Problem requirements: Pull out each line of the material that contains the string "kern", copying those lines in full.

Data supplied:
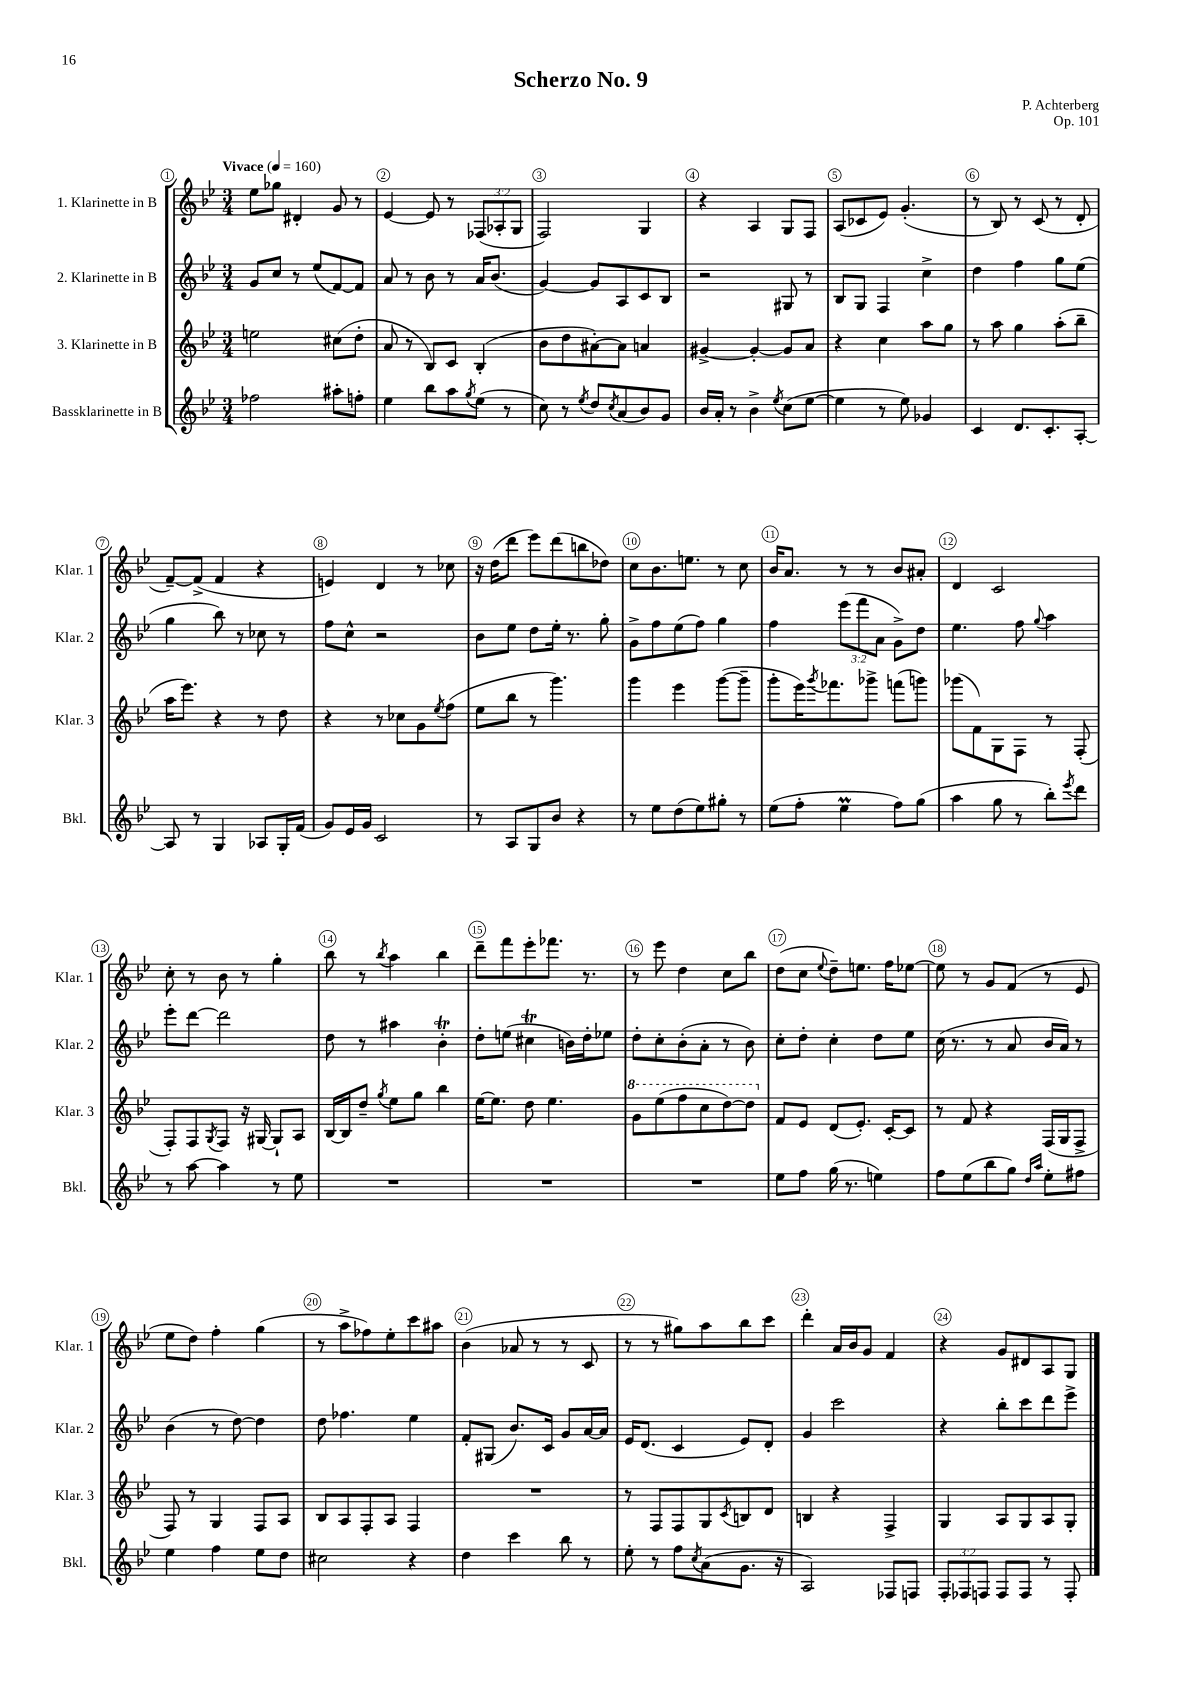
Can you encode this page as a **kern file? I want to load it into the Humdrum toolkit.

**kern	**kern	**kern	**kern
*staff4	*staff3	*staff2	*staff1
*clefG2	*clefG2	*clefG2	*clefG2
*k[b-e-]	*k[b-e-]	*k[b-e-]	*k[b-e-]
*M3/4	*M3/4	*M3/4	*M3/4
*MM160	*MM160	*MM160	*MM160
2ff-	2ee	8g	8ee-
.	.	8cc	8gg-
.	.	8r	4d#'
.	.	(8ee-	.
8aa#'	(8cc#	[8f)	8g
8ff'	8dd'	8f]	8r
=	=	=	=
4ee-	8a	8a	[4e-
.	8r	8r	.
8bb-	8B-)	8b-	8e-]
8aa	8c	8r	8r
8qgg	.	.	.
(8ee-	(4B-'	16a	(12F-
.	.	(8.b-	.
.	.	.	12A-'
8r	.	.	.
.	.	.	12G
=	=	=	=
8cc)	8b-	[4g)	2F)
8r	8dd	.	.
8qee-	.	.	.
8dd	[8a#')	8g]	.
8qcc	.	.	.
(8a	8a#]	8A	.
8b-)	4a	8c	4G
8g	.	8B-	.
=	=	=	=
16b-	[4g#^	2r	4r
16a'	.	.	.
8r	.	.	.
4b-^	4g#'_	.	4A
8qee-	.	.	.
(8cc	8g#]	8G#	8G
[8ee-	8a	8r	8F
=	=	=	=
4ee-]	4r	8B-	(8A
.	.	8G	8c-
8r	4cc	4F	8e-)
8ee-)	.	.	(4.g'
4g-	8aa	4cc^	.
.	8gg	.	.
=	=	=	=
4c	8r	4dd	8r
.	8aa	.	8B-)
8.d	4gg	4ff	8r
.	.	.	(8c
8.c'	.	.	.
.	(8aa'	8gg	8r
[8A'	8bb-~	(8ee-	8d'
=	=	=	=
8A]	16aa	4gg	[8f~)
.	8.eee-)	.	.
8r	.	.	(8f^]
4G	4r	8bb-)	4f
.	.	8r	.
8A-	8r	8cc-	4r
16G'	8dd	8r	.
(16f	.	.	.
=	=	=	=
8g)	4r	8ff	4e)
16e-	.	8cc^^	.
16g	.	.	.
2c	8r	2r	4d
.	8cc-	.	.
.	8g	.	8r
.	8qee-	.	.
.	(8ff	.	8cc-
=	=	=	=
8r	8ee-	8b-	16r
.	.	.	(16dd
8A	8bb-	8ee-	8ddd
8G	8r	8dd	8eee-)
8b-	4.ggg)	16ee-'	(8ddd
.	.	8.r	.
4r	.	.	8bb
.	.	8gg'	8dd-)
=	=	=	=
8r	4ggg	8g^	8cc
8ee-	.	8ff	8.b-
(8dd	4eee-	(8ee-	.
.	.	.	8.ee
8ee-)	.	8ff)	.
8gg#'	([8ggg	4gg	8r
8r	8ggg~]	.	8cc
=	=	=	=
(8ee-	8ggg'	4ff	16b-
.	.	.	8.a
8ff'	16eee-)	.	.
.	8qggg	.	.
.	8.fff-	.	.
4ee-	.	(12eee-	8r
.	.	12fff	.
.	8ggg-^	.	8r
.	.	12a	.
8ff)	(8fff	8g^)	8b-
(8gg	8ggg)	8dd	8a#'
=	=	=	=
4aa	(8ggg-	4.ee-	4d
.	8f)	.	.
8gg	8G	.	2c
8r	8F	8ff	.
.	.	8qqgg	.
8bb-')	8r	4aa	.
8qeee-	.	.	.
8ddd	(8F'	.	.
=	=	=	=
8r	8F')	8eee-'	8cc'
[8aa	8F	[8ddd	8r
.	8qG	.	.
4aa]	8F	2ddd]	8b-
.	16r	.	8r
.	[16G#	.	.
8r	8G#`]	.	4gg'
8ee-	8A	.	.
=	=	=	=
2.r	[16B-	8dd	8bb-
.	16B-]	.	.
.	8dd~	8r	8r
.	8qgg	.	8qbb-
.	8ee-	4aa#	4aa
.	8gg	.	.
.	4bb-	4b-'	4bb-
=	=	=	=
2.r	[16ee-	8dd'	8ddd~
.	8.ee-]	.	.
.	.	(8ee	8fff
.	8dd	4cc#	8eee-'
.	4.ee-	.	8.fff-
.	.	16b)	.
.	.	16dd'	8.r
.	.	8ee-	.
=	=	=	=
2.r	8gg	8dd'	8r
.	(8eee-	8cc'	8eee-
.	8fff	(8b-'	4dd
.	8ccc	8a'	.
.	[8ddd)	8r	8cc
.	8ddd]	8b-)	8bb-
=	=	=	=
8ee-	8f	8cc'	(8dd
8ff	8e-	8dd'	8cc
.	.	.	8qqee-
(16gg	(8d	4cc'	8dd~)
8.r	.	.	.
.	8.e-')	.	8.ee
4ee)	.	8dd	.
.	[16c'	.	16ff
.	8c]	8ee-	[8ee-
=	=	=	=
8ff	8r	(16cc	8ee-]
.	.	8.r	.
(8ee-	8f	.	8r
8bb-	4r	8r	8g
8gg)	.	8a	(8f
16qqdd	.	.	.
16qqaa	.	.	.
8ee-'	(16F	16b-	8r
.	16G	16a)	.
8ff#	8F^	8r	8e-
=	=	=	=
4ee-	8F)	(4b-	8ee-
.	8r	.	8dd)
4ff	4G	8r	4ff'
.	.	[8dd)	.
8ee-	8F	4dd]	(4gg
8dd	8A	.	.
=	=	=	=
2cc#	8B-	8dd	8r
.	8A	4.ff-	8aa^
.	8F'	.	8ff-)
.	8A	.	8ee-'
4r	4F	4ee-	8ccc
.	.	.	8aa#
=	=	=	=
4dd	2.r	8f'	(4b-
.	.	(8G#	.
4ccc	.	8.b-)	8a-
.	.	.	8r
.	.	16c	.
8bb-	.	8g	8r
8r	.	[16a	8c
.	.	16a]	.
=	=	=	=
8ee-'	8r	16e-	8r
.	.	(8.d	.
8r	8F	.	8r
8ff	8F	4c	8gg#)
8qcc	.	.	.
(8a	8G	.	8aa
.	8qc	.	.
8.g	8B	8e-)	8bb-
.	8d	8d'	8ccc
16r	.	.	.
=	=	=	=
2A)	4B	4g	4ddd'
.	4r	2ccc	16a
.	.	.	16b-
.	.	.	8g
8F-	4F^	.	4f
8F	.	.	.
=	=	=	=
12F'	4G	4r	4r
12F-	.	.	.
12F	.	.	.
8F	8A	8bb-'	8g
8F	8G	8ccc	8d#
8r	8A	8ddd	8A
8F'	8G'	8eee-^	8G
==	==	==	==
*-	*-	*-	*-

The response:
Can you encode this page as a **kern file? I want to load it into the Humdrum toolkit.
**kern	**kern	**kern	**kern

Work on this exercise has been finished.